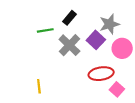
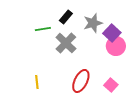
gray star: (109, 24) -> (93, 23), moved
purple square: (96, 40) -> (112, 33), moved
red ellipse: (101, 74) -> (81, 81), moved, turned -55

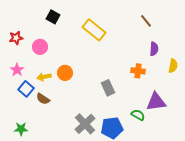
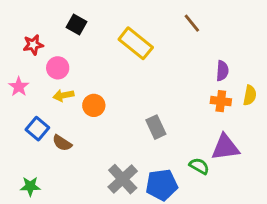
brown line: (146, 21) -> (192, 23), moved
red star: (16, 38) -> (33, 45), moved
pink star: (17, 70) -> (19, 87), moved
orange cross: (138, 71) -> (221, 101), moved
yellow arrow: (44, 77) -> (63, 95), moved

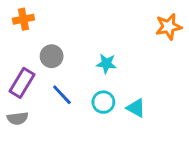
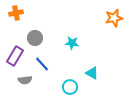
cyan circle: (103, 102) -> (70, 87), moved
gray semicircle: (18, 118) -> (25, 80), moved

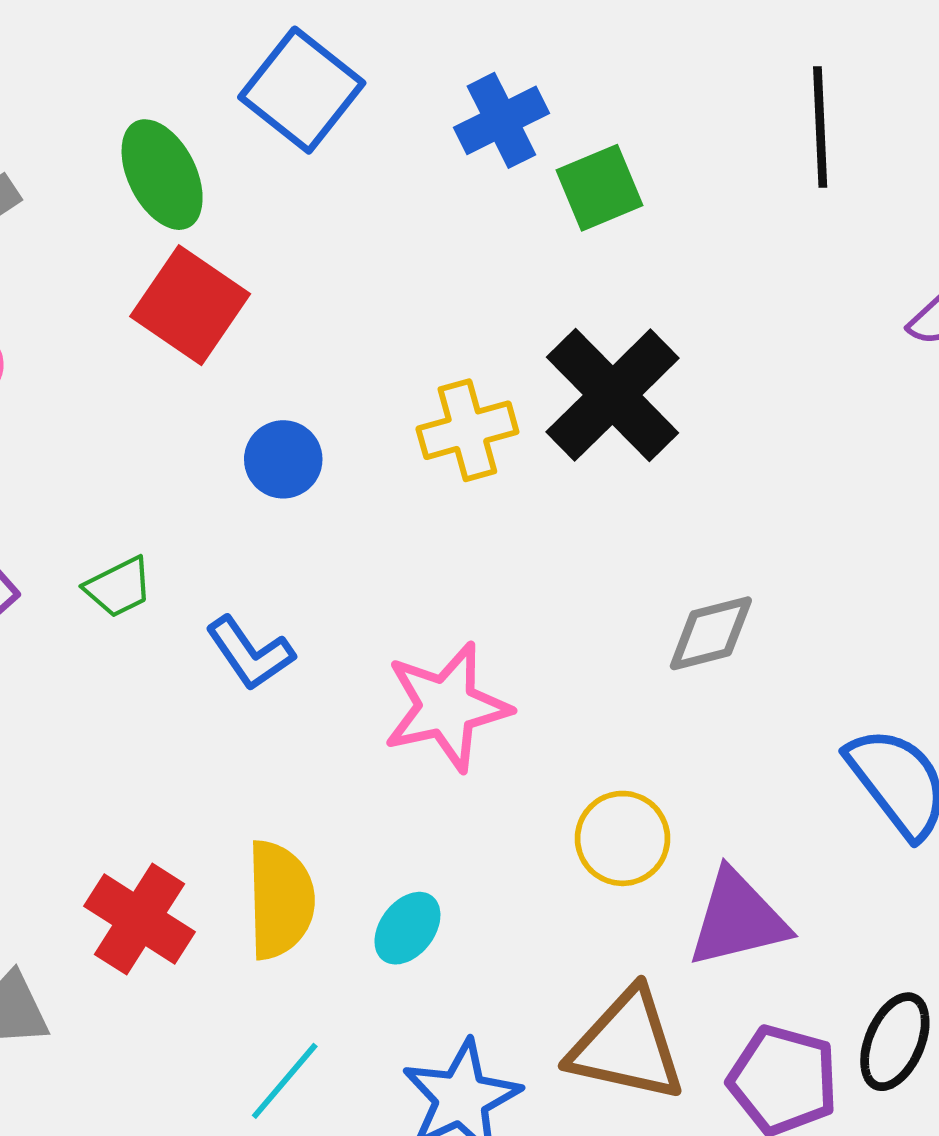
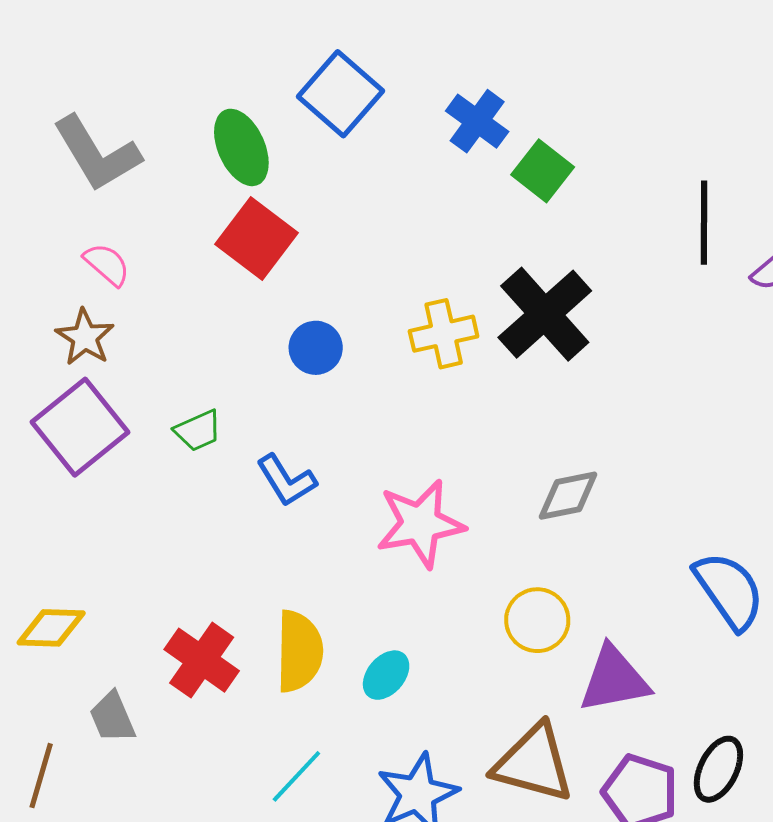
blue cross: (501, 120) -> (477, 121), turned -30
black line: (820, 127) -> (704, 223), moved
green square: (600, 188) -> (543, 171), turned -32
gray diamond: (711, 633) -> (568, 496), moved

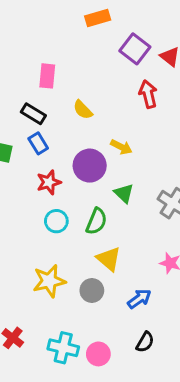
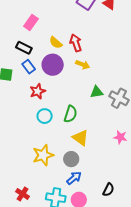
pink rectangle: (47, 76) -> (31, 23), turned 35
red arrow: (148, 94) -> (76, 43), moved
purple circle: (90, 166) -> (53, 65), moved
green triangle: (124, 193) -> (97, 92), moved, turned -48
blue arrow: (139, 299) -> (74, 178), moved

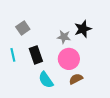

--

▶ **PROBLEM DESCRIPTION**
Each entry is to be transcribed verbatim, and any picture in it is to be skipped.

▶ **EXERCISE OUTPUT**
gray star: (109, 24) -> (93, 23), moved
purple square: (96, 40) -> (112, 33), moved
red ellipse: (101, 74) -> (81, 81), moved, turned -55

brown line: (146, 21) -> (192, 23), moved
red star: (16, 38) -> (33, 45), moved
pink star: (17, 70) -> (19, 87), moved
orange cross: (138, 71) -> (221, 101), moved
yellow arrow: (44, 77) -> (63, 95), moved

cyan circle: (103, 102) -> (70, 87), moved
gray semicircle: (18, 118) -> (25, 80), moved

blue cross: (501, 120) -> (477, 121), turned -30
black line: (820, 127) -> (704, 223), moved
green square: (600, 188) -> (543, 171), turned -32
gray diamond: (711, 633) -> (568, 496), moved

pink rectangle: (47, 76) -> (31, 23), turned 35
red arrow: (148, 94) -> (76, 43), moved
purple circle: (90, 166) -> (53, 65), moved
green triangle: (124, 193) -> (97, 92), moved, turned -48
blue arrow: (139, 299) -> (74, 178), moved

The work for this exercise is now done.